ASSIGNMENT: Your reply should reproduce all the data below exactly while excluding the pictures.

EXERCISE DATA:
◆ ◆ ◆
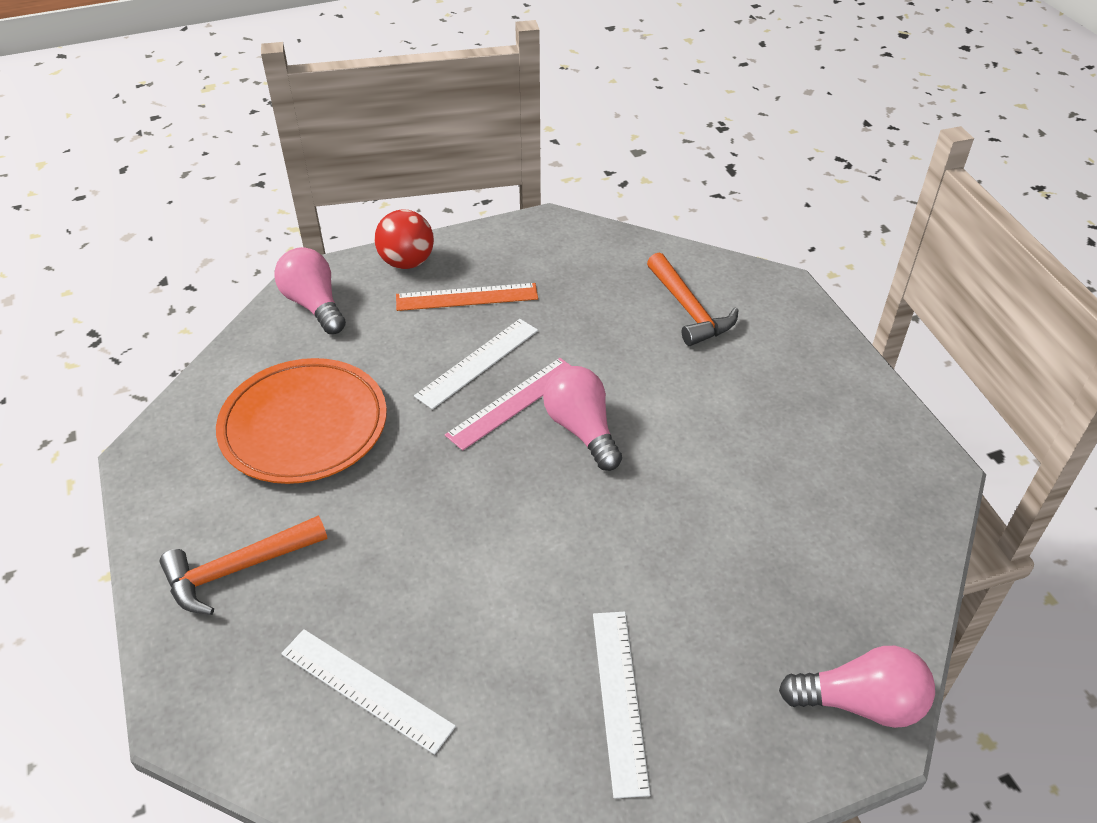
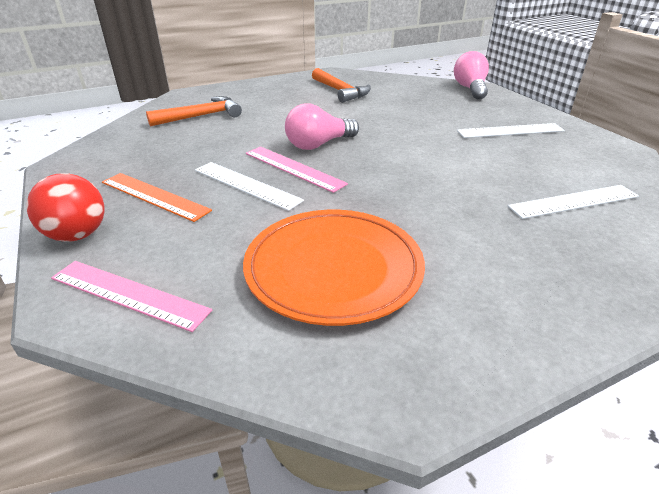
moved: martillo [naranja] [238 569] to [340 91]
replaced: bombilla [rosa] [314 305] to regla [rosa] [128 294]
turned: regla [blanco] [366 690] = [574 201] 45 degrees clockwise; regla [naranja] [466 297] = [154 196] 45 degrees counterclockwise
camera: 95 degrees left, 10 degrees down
◆ ◆ ◆
WRITTEN ANSWER:
moved: martillo [naranja] [238 569] to [340 91]
replaced: bombilla [rosa] [314 305] to regla [rosa] [128 294]
turned: regla [blanco] [366 690] = [574 201] 45 degrees clockwise; regla [naranja] [466 297] = [154 196] 45 degrees counterclockwise
camera: 95 degrees left, 10 degrees down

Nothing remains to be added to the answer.